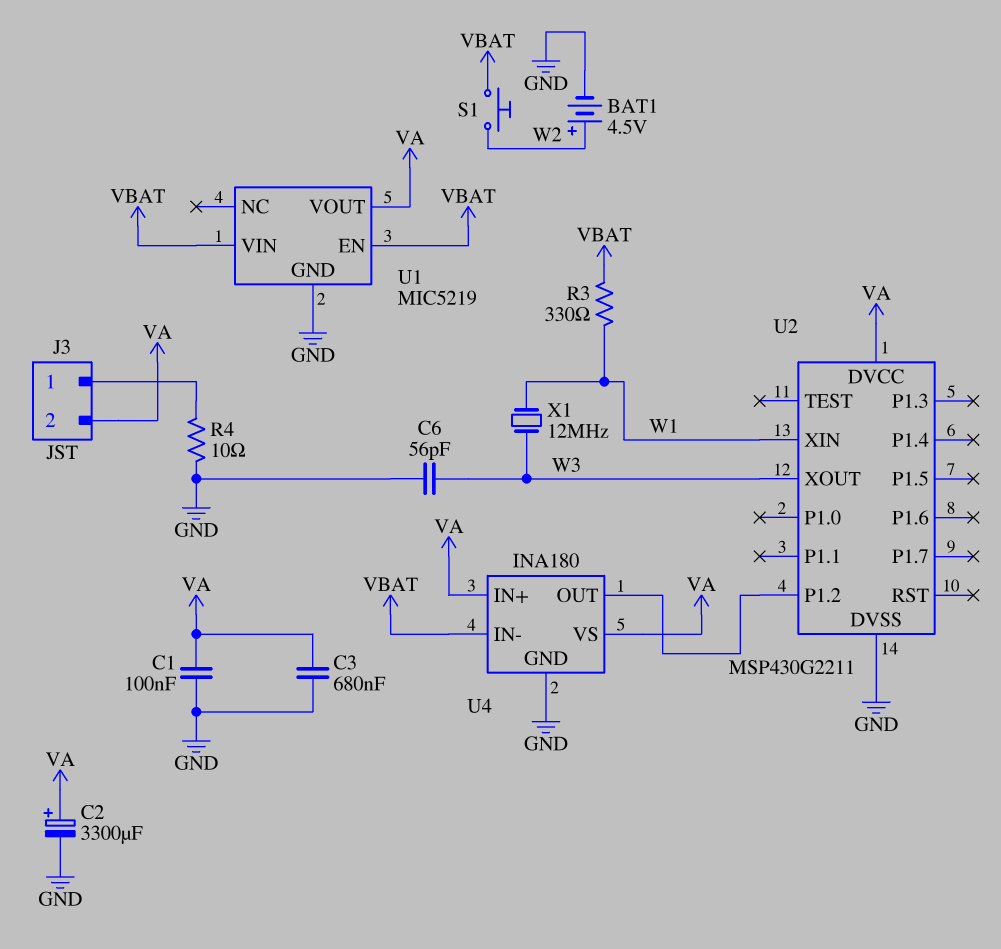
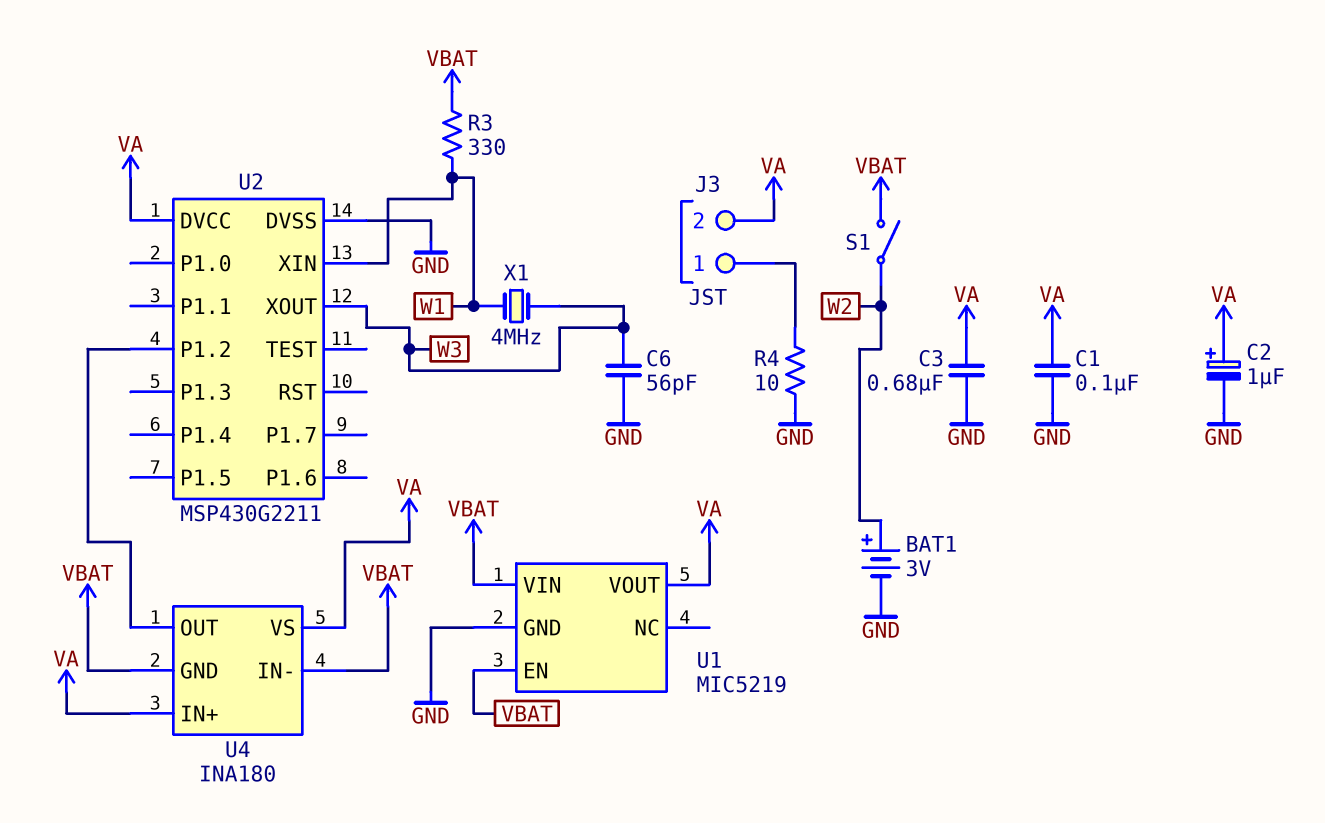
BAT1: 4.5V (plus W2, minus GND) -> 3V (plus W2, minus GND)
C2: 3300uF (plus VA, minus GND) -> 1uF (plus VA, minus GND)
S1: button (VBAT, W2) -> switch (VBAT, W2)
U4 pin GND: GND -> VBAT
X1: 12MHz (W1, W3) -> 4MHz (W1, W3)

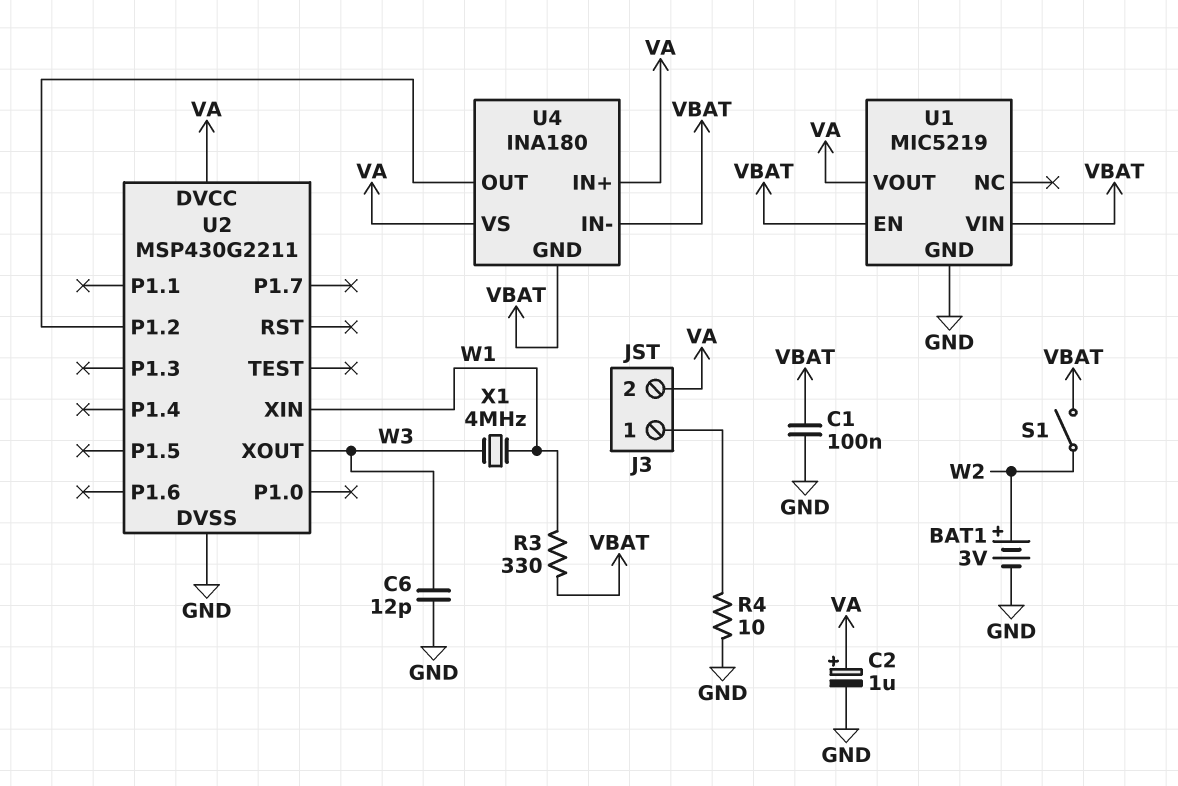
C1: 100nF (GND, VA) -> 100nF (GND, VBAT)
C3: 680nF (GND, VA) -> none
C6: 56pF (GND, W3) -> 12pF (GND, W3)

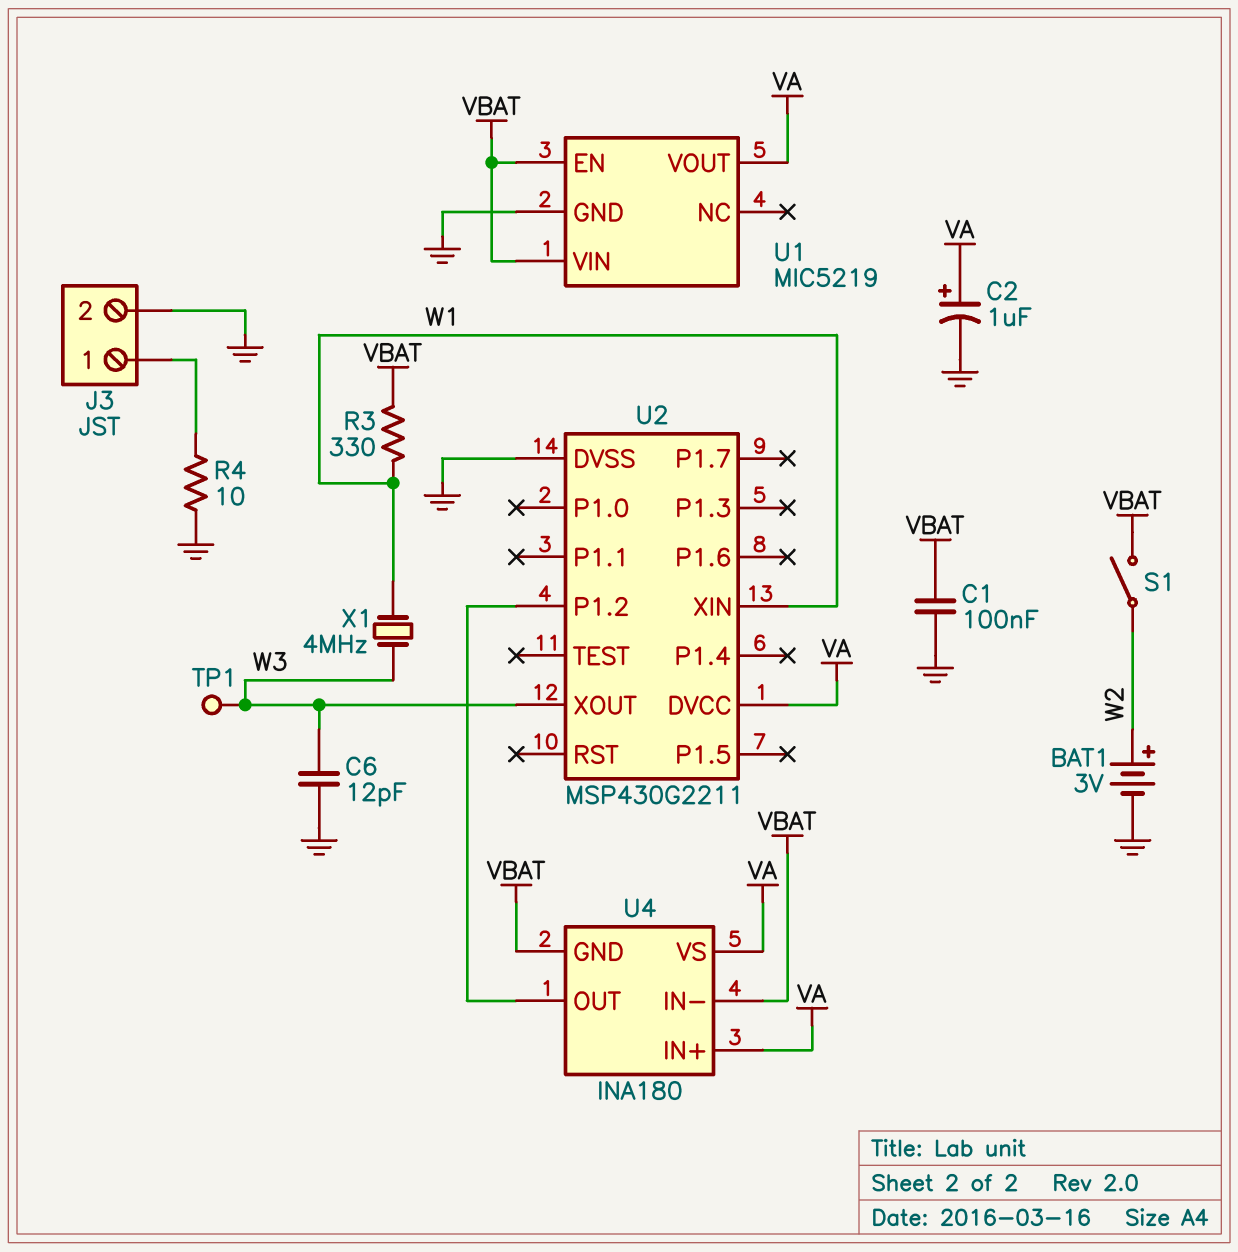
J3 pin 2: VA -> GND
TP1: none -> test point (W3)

----

* Task to carry out *
Type the lines above out again exactly as they appear, skipping every picture.

* Your response *
BAT1: 4.5V (plus W2, minus GND) -> 3V (plus W2, minus GND)
C2: 3300uF (plus VA, minus GND) -> 1uF (plus VA, minus GND)
S1: button (VBAT, W2) -> switch (VBAT, W2)
U4 pin GND: GND -> VBAT
X1: 12MHz (W1, W3) -> 4MHz (W1, W3)

C1: 100nF (GND, VA) -> 100nF (GND, VBAT)
C3: 680nF (GND, VA) -> none
C6: 56pF (GND, W3) -> 12pF (GND, W3)

J3 pin 2: VA -> GND
TP1: none -> test point (W3)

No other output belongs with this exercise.